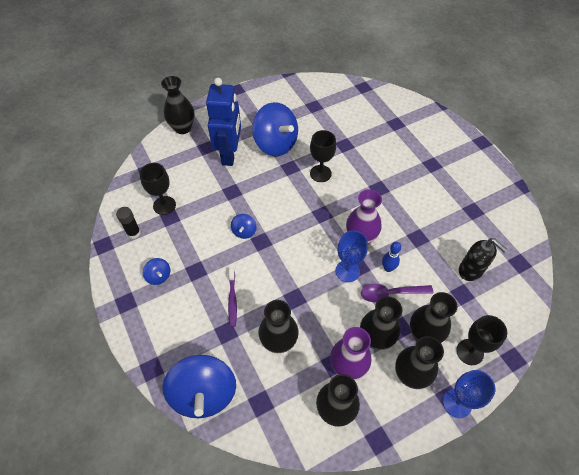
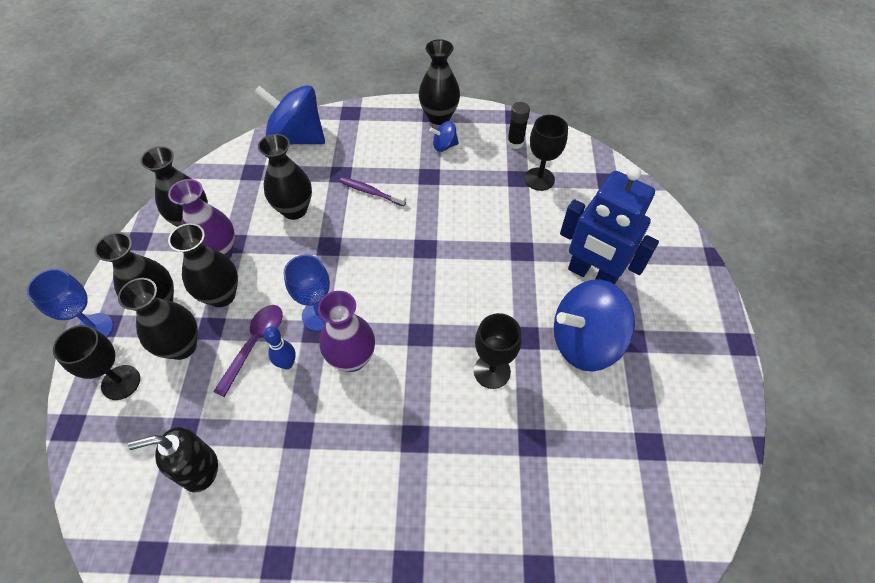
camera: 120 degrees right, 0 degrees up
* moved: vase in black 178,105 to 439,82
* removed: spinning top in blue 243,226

☆ ☆ ☆ ☆

# What to produce
Reproduce the data verbatim and omit each image.

# Expected answer
camera: 120 degrees right, 0 degrees up
* moved: vase in black 178,105 to 439,82
* removed: spinning top in blue 243,226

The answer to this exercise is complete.